Using the records below, write out again exactly the lines that begin at the line containing "orange stacking toy 763" and end at the line containing "turquoise traffic cone", and no other lines.

[Source data]
[Start of section]

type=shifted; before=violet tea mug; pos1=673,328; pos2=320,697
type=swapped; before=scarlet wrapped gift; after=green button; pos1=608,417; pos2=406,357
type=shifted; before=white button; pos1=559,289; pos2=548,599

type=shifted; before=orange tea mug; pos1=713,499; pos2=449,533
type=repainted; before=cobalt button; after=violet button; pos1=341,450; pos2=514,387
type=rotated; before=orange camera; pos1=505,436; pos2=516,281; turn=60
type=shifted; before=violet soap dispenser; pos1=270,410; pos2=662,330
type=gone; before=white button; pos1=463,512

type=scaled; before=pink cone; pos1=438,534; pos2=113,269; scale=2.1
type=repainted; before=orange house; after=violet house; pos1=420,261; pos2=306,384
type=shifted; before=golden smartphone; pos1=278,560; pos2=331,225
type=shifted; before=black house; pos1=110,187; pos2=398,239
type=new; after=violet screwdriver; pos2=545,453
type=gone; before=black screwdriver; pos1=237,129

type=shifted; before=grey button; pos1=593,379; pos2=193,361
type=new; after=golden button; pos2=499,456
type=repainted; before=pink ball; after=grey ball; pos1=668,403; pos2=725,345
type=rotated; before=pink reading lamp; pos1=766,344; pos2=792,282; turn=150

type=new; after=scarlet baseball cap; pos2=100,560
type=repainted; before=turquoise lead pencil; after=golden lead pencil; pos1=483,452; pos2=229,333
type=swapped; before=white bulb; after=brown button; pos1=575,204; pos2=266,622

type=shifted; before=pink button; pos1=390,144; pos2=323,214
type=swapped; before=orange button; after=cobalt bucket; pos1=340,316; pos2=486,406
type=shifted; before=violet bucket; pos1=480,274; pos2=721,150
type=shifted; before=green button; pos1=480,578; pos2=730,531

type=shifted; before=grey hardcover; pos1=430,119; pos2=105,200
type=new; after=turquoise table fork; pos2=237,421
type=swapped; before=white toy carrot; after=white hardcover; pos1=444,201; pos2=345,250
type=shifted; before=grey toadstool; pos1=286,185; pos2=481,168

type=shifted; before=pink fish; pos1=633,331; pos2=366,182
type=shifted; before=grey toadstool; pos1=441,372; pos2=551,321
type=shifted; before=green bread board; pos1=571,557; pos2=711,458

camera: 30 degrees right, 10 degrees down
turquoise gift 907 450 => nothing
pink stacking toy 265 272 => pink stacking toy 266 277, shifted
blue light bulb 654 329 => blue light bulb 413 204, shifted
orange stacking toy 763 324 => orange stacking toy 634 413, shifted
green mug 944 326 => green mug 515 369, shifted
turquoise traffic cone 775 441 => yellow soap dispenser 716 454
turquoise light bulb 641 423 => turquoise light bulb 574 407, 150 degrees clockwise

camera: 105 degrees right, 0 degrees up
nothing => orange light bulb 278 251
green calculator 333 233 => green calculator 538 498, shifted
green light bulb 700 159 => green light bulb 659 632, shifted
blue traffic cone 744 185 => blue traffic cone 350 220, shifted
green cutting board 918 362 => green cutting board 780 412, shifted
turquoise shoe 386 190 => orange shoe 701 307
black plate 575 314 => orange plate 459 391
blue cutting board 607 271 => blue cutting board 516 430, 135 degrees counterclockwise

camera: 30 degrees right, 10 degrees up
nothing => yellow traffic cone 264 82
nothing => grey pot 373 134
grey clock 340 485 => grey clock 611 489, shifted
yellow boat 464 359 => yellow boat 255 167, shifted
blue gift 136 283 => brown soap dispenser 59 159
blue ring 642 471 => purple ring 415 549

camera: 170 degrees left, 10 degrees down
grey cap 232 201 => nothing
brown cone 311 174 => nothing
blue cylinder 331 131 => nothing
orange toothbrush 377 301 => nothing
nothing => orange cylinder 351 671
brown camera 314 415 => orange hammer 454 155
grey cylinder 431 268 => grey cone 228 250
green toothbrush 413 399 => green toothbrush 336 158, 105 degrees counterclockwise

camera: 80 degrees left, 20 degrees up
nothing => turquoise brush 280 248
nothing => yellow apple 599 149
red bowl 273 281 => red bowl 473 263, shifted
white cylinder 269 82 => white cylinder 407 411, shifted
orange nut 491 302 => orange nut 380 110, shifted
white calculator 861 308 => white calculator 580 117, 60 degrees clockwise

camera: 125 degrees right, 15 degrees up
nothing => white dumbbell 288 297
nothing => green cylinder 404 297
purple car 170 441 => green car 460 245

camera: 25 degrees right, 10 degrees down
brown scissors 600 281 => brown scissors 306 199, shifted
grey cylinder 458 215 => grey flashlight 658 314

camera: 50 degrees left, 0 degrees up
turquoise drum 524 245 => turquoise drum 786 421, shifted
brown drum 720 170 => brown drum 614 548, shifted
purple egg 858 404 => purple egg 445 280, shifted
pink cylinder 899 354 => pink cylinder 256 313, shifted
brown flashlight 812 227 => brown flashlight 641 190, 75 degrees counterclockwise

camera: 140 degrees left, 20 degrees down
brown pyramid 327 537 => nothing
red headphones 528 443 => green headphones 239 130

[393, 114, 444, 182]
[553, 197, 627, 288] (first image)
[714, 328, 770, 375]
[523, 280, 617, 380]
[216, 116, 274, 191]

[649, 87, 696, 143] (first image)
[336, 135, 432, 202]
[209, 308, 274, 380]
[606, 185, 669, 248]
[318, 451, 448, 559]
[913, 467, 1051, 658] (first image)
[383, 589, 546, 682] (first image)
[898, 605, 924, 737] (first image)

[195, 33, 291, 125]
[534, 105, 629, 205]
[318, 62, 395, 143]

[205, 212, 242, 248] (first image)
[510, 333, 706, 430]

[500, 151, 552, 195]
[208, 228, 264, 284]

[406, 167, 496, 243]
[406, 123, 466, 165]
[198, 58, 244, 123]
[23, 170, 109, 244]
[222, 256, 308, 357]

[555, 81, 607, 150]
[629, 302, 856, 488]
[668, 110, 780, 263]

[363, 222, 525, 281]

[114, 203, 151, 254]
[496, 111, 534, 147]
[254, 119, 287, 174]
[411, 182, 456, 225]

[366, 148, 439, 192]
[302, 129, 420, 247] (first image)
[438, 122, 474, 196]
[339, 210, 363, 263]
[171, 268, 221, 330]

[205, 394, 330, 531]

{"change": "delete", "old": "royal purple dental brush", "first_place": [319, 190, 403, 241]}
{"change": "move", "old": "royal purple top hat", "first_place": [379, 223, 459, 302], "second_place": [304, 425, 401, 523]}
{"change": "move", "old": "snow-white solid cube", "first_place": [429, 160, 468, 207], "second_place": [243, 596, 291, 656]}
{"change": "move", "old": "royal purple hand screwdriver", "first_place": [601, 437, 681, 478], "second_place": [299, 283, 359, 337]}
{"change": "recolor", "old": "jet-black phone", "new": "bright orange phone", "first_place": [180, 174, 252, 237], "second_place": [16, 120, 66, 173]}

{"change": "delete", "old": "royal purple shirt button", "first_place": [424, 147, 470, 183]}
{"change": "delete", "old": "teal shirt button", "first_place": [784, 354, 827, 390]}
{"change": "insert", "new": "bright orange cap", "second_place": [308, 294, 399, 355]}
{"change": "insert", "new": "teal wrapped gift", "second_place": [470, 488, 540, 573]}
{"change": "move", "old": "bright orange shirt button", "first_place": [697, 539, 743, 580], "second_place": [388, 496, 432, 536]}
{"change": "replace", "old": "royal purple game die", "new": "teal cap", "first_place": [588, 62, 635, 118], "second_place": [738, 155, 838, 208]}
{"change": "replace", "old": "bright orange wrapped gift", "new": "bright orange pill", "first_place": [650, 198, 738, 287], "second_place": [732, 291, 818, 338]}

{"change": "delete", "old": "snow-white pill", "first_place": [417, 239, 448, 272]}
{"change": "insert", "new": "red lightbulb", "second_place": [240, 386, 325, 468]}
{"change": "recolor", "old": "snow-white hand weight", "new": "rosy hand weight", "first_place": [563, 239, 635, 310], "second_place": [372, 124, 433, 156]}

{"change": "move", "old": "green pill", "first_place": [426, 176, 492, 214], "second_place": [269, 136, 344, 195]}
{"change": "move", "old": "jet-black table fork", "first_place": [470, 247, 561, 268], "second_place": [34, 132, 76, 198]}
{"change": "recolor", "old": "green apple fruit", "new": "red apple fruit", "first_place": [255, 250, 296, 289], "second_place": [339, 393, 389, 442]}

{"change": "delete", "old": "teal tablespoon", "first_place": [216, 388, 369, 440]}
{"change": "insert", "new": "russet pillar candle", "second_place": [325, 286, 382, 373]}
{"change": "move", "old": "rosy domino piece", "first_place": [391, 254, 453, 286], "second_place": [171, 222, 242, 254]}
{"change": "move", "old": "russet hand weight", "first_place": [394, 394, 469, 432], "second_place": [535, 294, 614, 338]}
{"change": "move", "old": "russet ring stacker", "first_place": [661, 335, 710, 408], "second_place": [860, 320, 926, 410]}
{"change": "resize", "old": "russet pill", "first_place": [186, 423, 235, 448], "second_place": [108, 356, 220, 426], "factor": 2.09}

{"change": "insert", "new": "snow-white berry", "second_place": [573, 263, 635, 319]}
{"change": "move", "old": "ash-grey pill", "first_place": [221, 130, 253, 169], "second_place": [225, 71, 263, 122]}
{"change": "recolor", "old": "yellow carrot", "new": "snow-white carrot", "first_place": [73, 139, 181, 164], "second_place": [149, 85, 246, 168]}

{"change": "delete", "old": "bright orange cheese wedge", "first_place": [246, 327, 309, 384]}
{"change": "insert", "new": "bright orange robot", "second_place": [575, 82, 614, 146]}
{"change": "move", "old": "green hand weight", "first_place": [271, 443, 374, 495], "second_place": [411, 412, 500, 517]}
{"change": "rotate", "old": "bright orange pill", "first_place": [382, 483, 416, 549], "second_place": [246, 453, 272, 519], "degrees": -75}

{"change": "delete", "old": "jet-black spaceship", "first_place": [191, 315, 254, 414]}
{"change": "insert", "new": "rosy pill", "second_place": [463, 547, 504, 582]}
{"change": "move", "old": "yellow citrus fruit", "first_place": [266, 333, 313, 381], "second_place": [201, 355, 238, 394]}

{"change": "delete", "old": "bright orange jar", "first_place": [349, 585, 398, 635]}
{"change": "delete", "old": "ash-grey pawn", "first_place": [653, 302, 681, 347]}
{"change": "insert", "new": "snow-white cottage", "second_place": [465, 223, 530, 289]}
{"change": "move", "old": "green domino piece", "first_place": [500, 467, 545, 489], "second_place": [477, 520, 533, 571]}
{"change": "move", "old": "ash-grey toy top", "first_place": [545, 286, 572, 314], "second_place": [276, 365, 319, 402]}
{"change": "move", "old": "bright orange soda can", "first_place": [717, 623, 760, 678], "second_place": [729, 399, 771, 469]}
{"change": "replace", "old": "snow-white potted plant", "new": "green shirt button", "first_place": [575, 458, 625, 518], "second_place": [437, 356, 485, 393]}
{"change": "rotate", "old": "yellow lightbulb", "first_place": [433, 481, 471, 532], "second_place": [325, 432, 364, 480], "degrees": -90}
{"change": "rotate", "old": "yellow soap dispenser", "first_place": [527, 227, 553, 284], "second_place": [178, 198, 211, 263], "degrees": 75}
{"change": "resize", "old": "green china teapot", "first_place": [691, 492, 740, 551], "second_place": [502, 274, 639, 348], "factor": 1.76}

[End of section]

#### Answer section:
orange stacking toy 763 324 => orange stacking toy 634 413, shifted
green mug 944 326 => green mug 515 369, shifted
turquoise traffic cone 775 441 => yellow soap dispenser 716 454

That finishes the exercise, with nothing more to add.